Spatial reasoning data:
★ ★ ★ ★ ★
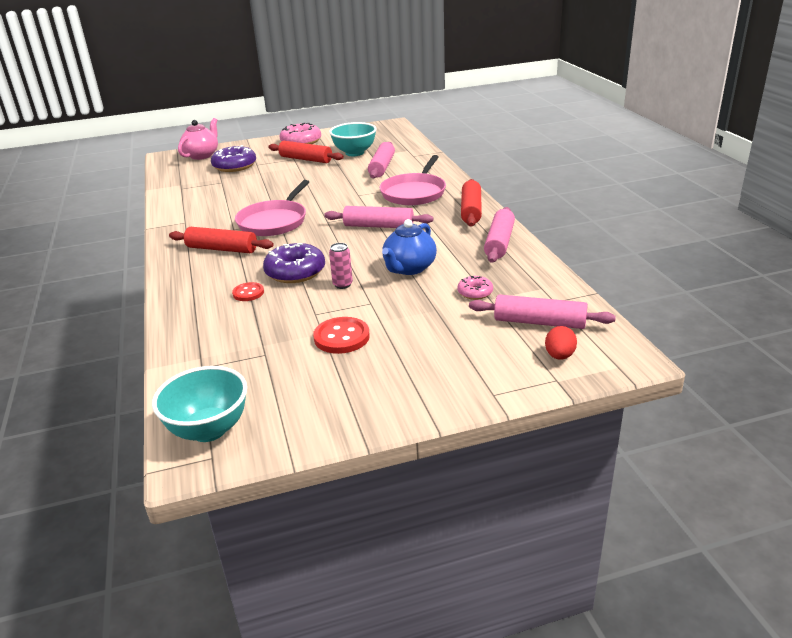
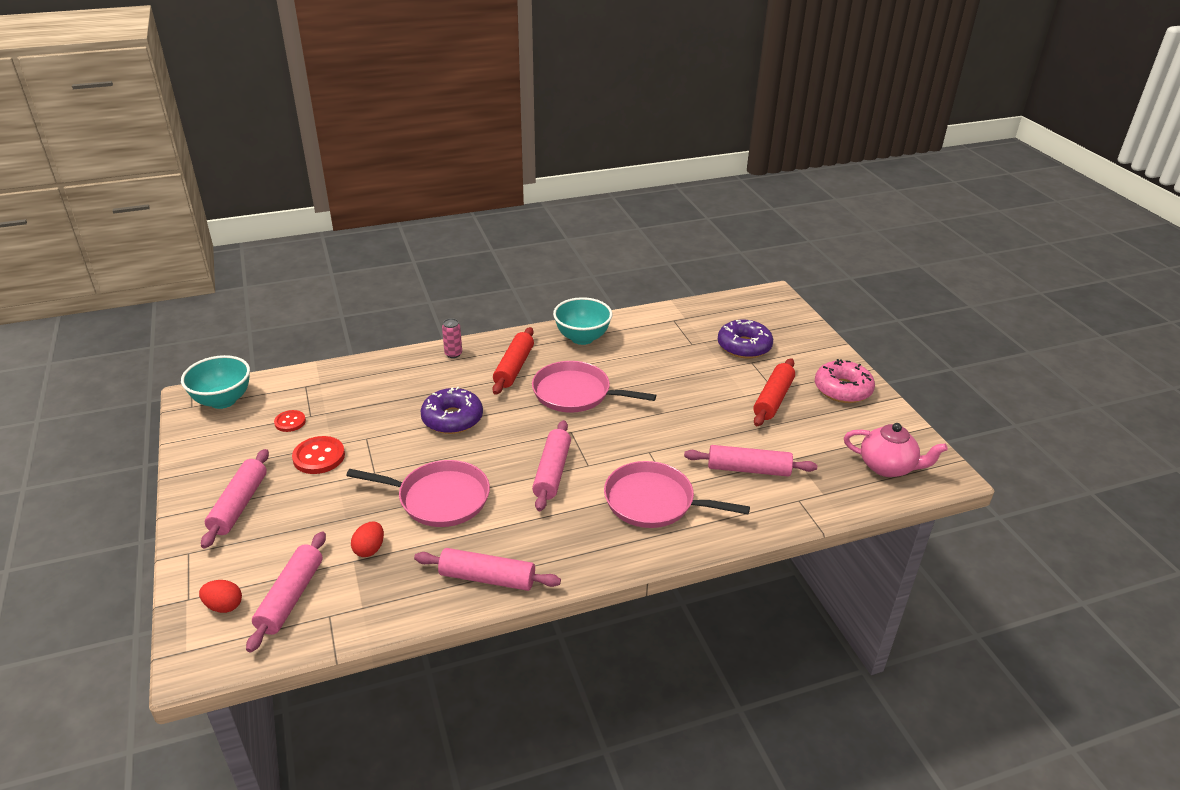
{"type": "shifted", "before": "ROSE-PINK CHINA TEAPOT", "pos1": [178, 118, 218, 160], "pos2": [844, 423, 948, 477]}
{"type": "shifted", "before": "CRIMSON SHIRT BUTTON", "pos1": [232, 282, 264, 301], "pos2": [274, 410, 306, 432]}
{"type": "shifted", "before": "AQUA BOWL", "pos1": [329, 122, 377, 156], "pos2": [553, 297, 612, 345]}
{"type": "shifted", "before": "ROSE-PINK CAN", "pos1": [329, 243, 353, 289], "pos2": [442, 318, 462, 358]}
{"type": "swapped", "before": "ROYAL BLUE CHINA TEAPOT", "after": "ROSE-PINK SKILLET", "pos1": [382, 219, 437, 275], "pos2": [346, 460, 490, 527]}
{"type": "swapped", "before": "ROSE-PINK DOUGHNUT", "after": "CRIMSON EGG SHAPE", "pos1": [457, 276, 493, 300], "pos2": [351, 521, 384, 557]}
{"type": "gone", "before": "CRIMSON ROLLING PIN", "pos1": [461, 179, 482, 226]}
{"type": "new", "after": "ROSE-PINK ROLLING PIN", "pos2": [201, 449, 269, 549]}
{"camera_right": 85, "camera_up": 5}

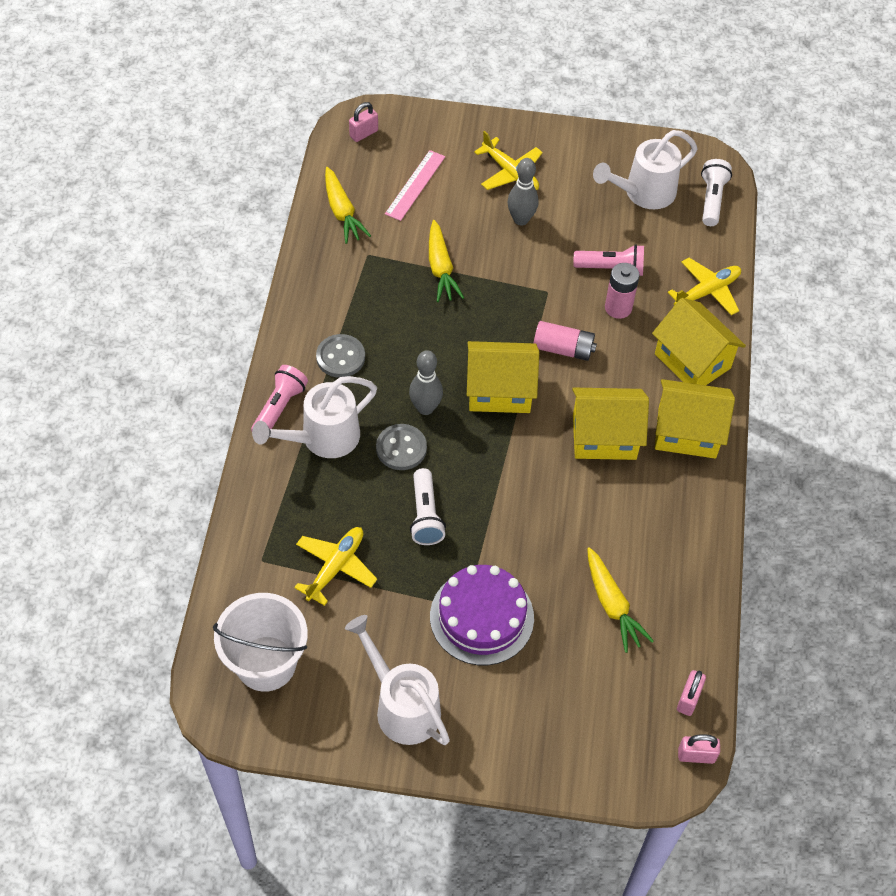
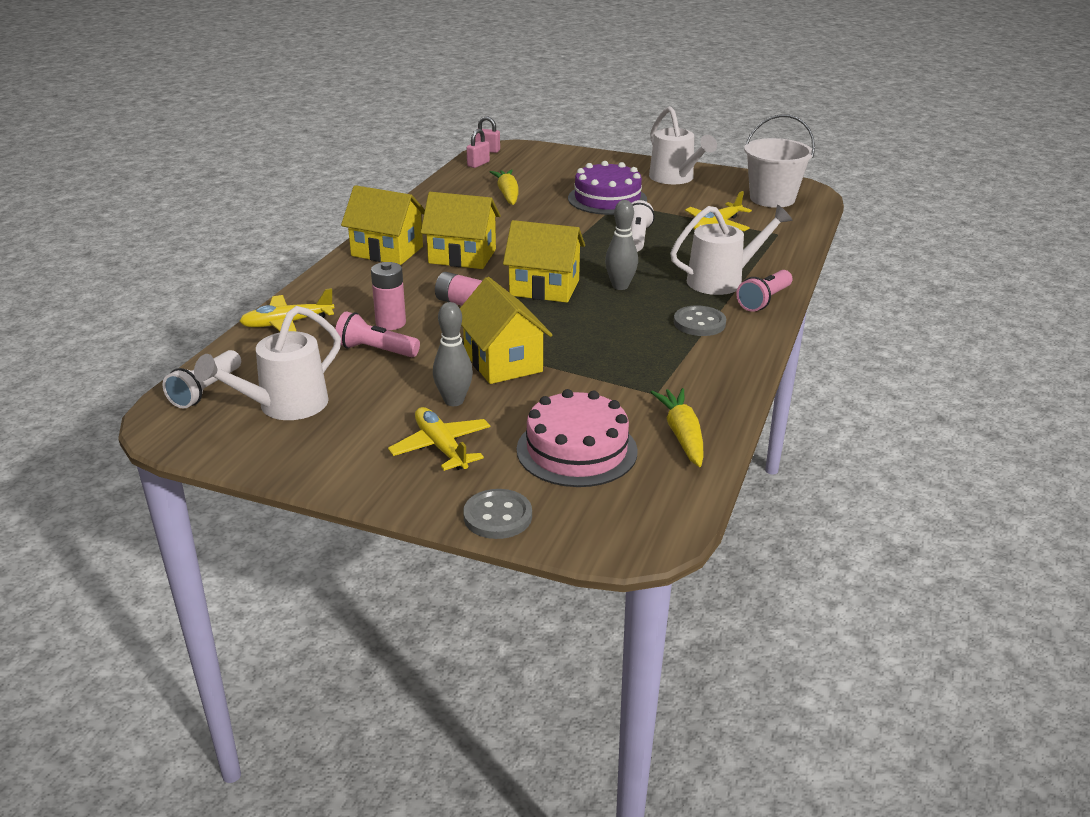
{"type": "gone", "before": "ROSE-PINK LOCK", "pos1": [349, 102, 378, 142]}
{"type": "shifted", "before": "GREY SHIRT BUTTON", "pos1": [376, 424, 427, 470], "pos2": [463, 489, 532, 539]}
{"type": "swapped", "before": "ROSE-PINK RULER", "after": "ROSE-PINK GATEAU", "pos1": [385, 150, 445, 221], "pos2": [517, 389, 638, 487]}
{"type": "gone", "before": "BRIGHT YELLOW TOY CARROT", "pos1": [429, 220, 464, 302]}
{"type": "rotated", "before": "WHITE SPRINKLING CAN", "pos1": [593, 130, 697, 209], "pos2": [194, 306, 341, 420], "turn": 150}
{"type": "shifted", "before": "BRIGHT YELLOW TOY HOUSE", "pos1": [652, 298, 746, 385], "pos2": [460, 277, 552, 384]}
{"camera_right": -165, "camera_up": -25}

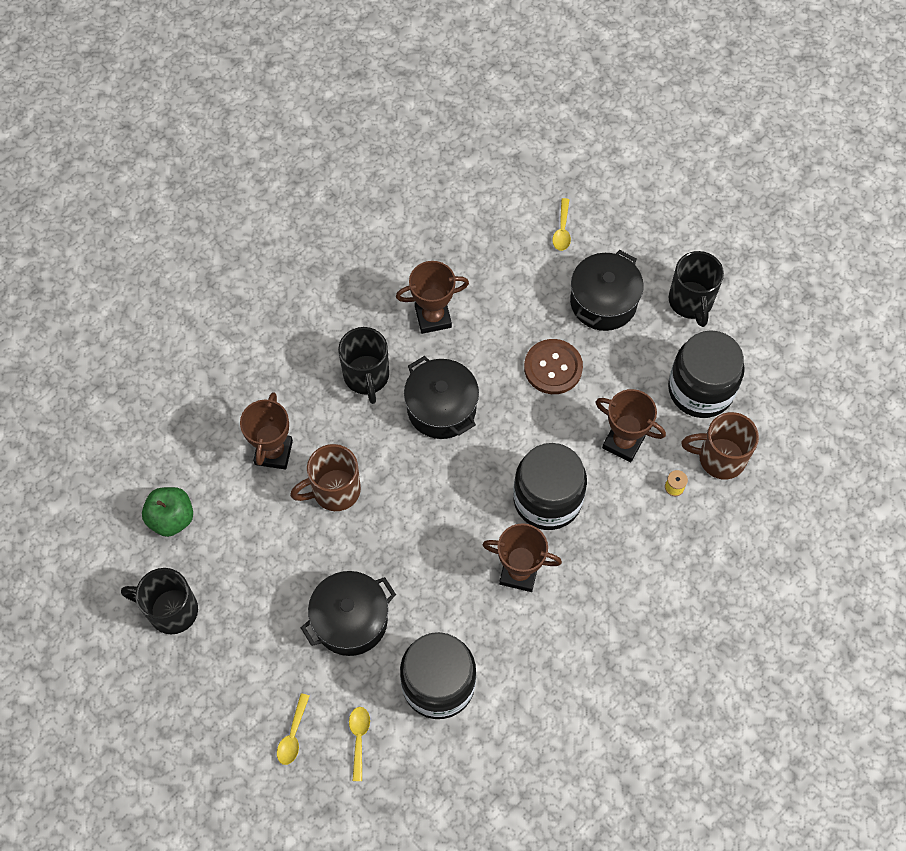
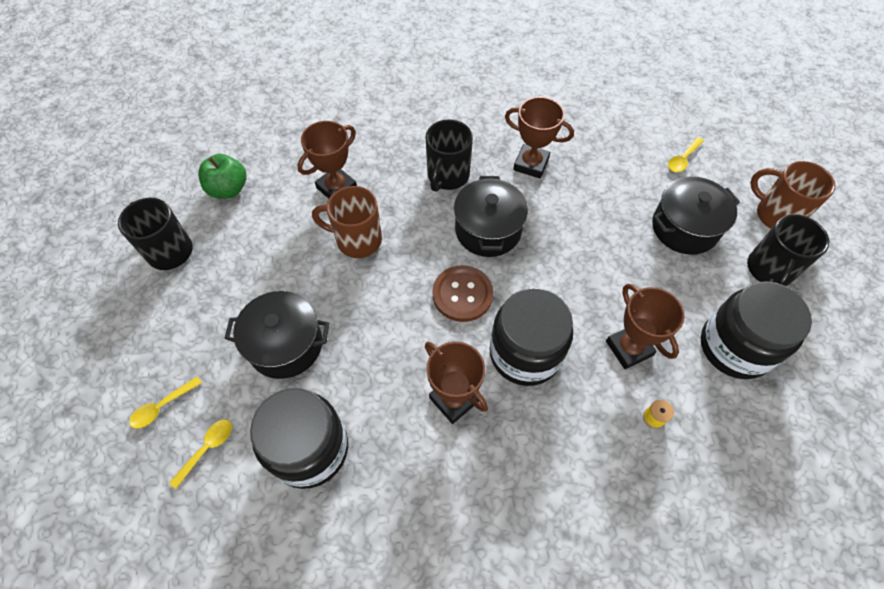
{"type": "shifted", "before": "BROWN SHIRT BUTTON", "pos1": [524, 339, 583, 394], "pos2": [432, 265, 493, 322]}
{"type": "shifted", "before": "BROWN MUG", "pos1": [681, 412, 759, 479], "pos2": [750, 161, 836, 229]}
{"camera_right": 35, "camera_up": -5}

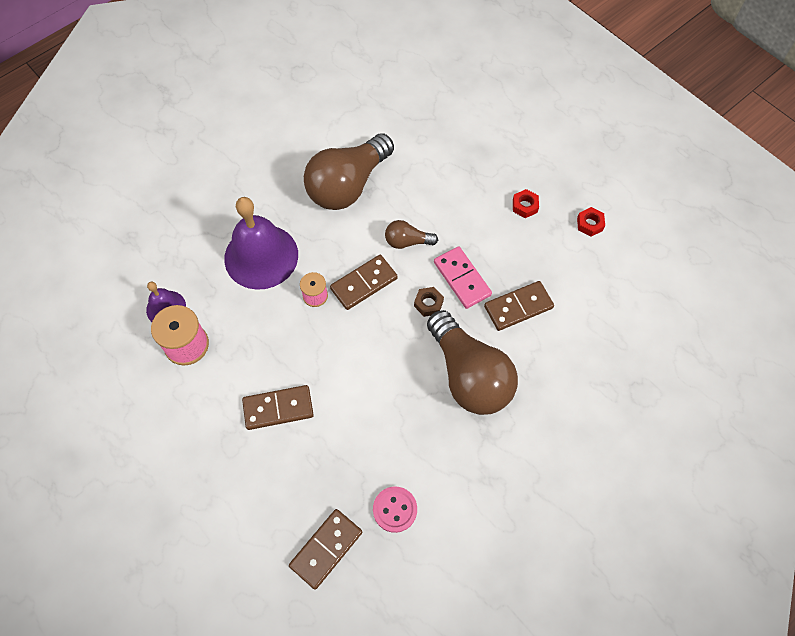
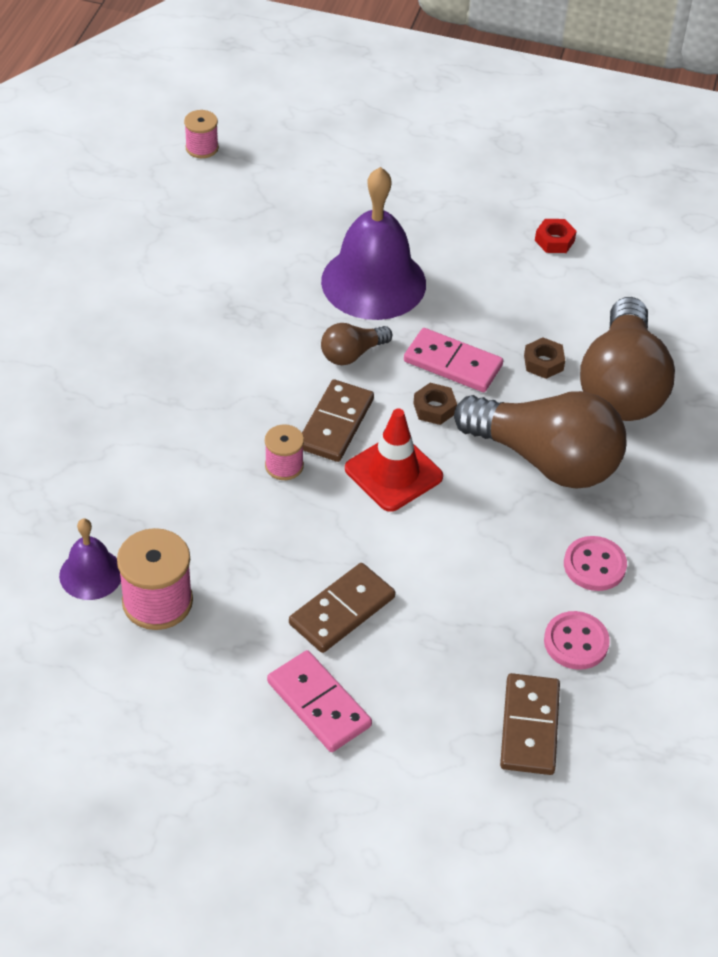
{"type": "shifted", "before": "VIOLET HAND BELL", "pos1": [224, 197, 298, 290], "pos2": [321, 167, 426, 320]}
{"type": "shifted", "before": "BROWN BULB", "pos1": [304, 133, 394, 210], "pos2": [580, 297, 675, 421]}
{"type": "swapped", "before": "BROWN DOMINO TILE", "after": "BROWN HEXAGON NUT", "pos1": [484, 281, 554, 331], "pos2": [524, 337, 565, 379]}
{"type": "gone", "before": "CRIMSON HEXAGON NUT", "pos1": [513, 189, 539, 218]}
{"type": "new", "after": "ROSE-PINK BOBBIN", "pos2": [184, 110, 219, 158]}
{"type": "new", "after": "ROSE-PINK DOMINO TILE", "pos2": [267, 650, 372, 752]}
{"type": "new", "after": "CRIMSON ROAD CONE", "pos2": [345, 409, 443, 512]}
{"type": "new", "after": "ROSE-PINK SHIRT BUTTON", "pos2": [564, 536, 627, 591]}
{"camera_right": -35, "camera_up": -15}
★ ★ ★ ★ ★
All of the data is to be transcribed exactly, with images omitted.

**Finished task**
{"type": "shifted", "before": "ROSE-PINK CHINA TEAPOT", "pos1": [178, 118, 218, 160], "pos2": [844, 423, 948, 477]}
{"type": "shifted", "before": "CRIMSON SHIRT BUTTON", "pos1": [232, 282, 264, 301], "pos2": [274, 410, 306, 432]}
{"type": "shifted", "before": "AQUA BOWL", "pos1": [329, 122, 377, 156], "pos2": [553, 297, 612, 345]}
{"type": "shifted", "before": "ROSE-PINK CAN", "pos1": [329, 243, 353, 289], "pos2": [442, 318, 462, 358]}
{"type": "swapped", "before": "ROYAL BLUE CHINA TEAPOT", "after": "ROSE-PINK SKILLET", "pos1": [382, 219, 437, 275], "pos2": [346, 460, 490, 527]}
{"type": "swapped", "before": "ROSE-PINK DOUGHNUT", "after": "CRIMSON EGG SHAPE", "pos1": [457, 276, 493, 300], "pos2": [351, 521, 384, 557]}
{"type": "gone", "before": "CRIMSON ROLLING PIN", "pos1": [461, 179, 482, 226]}
{"type": "new", "after": "ROSE-PINK ROLLING PIN", "pos2": [201, 449, 269, 549]}
{"camera_right": 85, "camera_up": 5}

{"type": "gone", "before": "ROSE-PINK LOCK", "pos1": [349, 102, 378, 142]}
{"type": "shifted", "before": "GREY SHIRT BUTTON", "pos1": [376, 424, 427, 470], "pos2": [463, 489, 532, 539]}
{"type": "swapped", "before": "ROSE-PINK RULER", "after": "ROSE-PINK GATEAU", "pos1": [385, 150, 445, 221], "pos2": [517, 389, 638, 487]}
{"type": "gone", "before": "BRIGHT YELLOW TOY CARROT", "pos1": [429, 220, 464, 302]}
{"type": "rotated", "before": "WHITE SPRINKLING CAN", "pos1": [593, 130, 697, 209], "pos2": [194, 306, 341, 420], "turn": 150}
{"type": "shifted", "before": "BRIGHT YELLOW TOY HOUSE", "pos1": [652, 298, 746, 385], "pos2": [460, 277, 552, 384]}
{"camera_right": -165, "camera_up": -25}

{"type": "shifted", "before": "BROWN SHIRT BUTTON", "pos1": [524, 339, 583, 394], "pos2": [432, 265, 493, 322]}
{"type": "shifted", "before": "BROWN MUG", "pos1": [681, 412, 759, 479], "pos2": [750, 161, 836, 229]}
{"camera_right": 35, "camera_up": -5}

{"type": "shifted", "before": "VIOLET HAND BELL", "pos1": [224, 197, 298, 290], "pos2": [321, 167, 426, 320]}
{"type": "shifted", "before": "BROWN BULB", "pos1": [304, 133, 394, 210], "pos2": [580, 297, 675, 421]}
{"type": "swapped", "before": "BROWN DOMINO TILE", "after": "BROWN HEXAGON NUT", "pos1": [484, 281, 554, 331], "pos2": [524, 337, 565, 379]}
{"type": "gone", "before": "CRIMSON HEXAGON NUT", "pos1": [513, 189, 539, 218]}
{"type": "new", "after": "ROSE-PINK BOBBIN", "pos2": [184, 110, 219, 158]}
{"type": "new", "after": "ROSE-PINK DOMINO TILE", "pos2": [267, 650, 372, 752]}
{"type": "new", "after": "CRIMSON ROAD CONE", "pos2": [345, 409, 443, 512]}
{"type": "new", "after": "ROSE-PINK SHIRT BUTTON", "pos2": [564, 536, 627, 591]}
{"camera_right": -35, "camera_up": -15}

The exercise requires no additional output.